- [What the exercise asks]
In the records that follow, the lines from the one containing "SONAR: SRF05 -> JSN-SR04" to the one containing "SD3 pin MOSI: A1 -> 16", inclusive, are to be given again exactly.

#### Supplied records ####

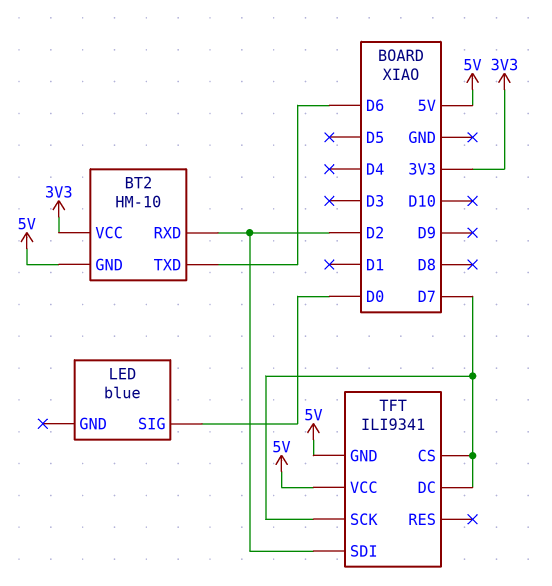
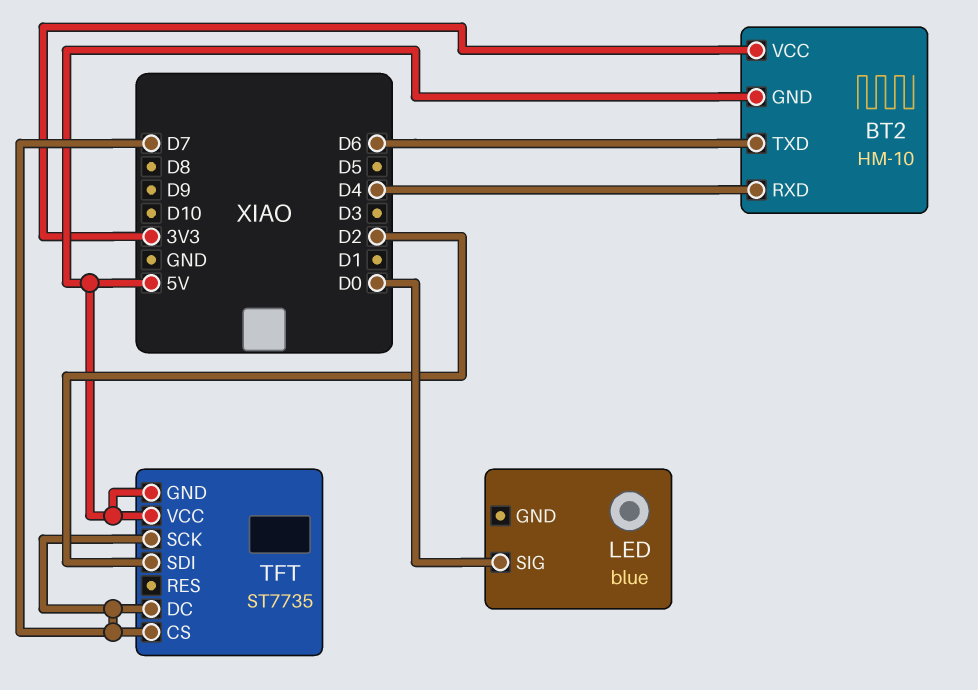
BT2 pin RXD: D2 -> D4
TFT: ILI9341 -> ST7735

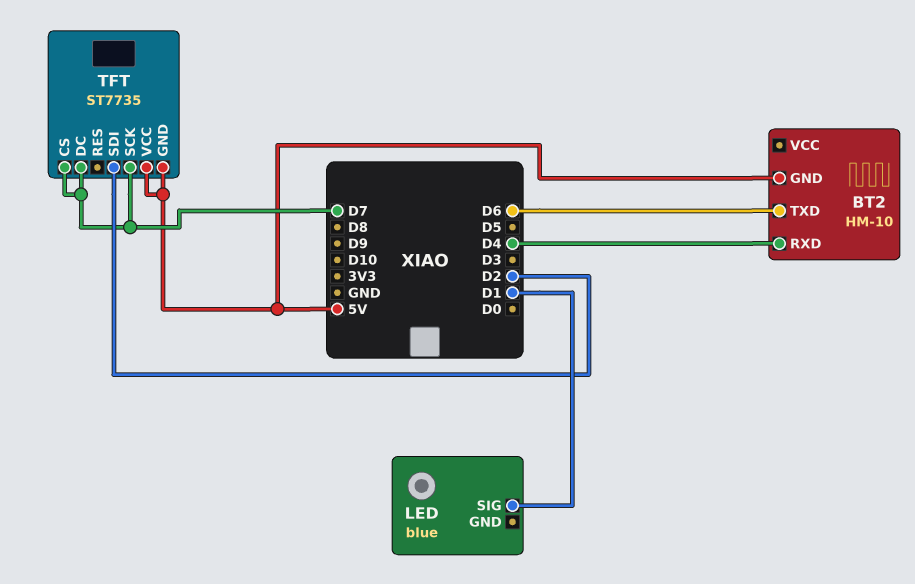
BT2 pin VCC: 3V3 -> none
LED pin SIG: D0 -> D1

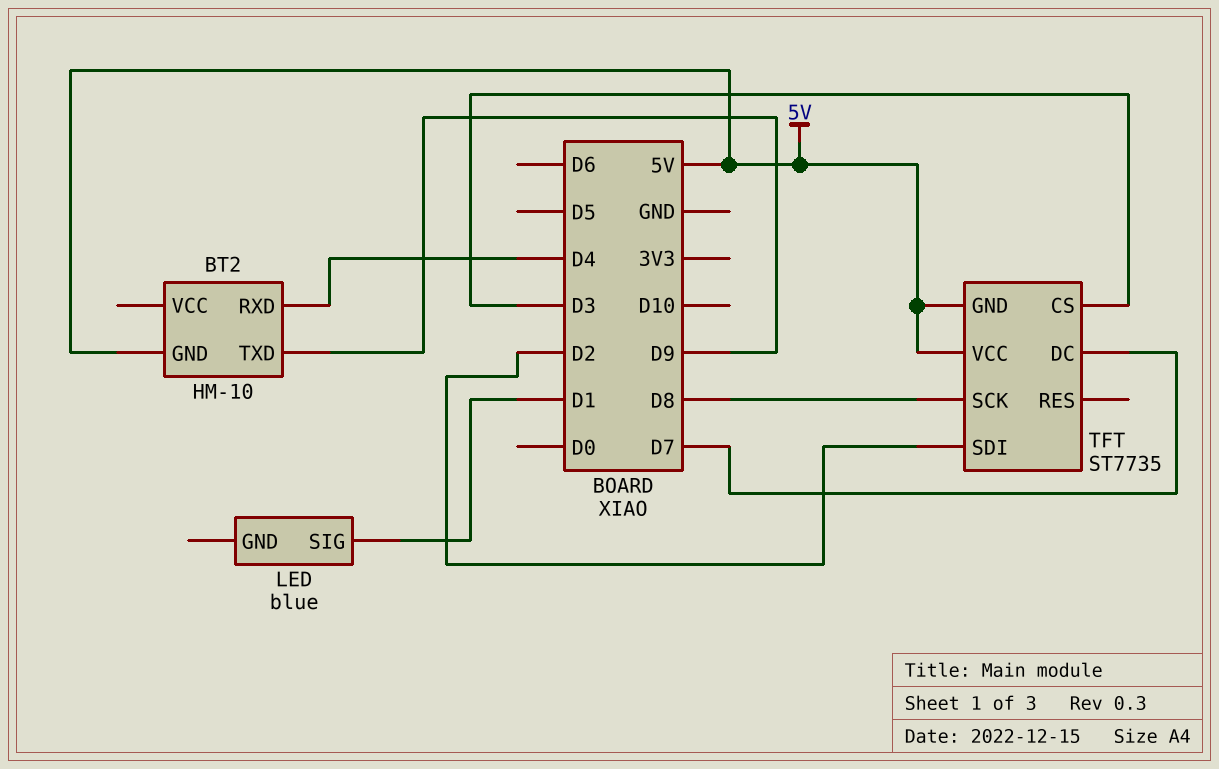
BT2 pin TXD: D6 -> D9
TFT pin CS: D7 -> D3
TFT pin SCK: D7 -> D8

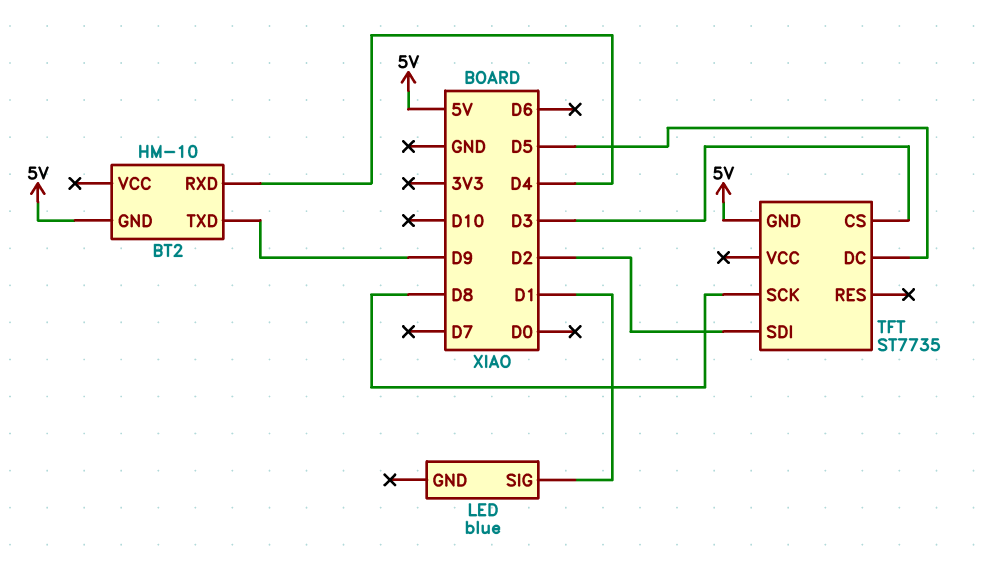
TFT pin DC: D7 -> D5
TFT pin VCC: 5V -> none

####
#### Supplied records ####

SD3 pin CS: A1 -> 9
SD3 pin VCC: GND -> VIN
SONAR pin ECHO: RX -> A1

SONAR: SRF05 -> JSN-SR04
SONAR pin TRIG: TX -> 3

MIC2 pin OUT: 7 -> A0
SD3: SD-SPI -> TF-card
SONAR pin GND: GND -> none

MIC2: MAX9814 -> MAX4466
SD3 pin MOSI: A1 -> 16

####
#### Supplied records ####

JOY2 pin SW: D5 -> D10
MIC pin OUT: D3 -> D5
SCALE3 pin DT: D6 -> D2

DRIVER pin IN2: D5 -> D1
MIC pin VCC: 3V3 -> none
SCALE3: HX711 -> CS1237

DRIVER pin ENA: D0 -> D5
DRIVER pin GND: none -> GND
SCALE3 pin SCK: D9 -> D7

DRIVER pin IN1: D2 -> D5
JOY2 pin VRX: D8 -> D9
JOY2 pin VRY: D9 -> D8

####

- [Exercise output]
SONAR: SRF05 -> JSN-SR04
SONAR pin TRIG: TX -> 3

MIC2 pin OUT: 7 -> A0
SD3: SD-SPI -> TF-card
SONAR pin GND: GND -> none

MIC2: MAX9814 -> MAX4466
SD3 pin MOSI: A1 -> 16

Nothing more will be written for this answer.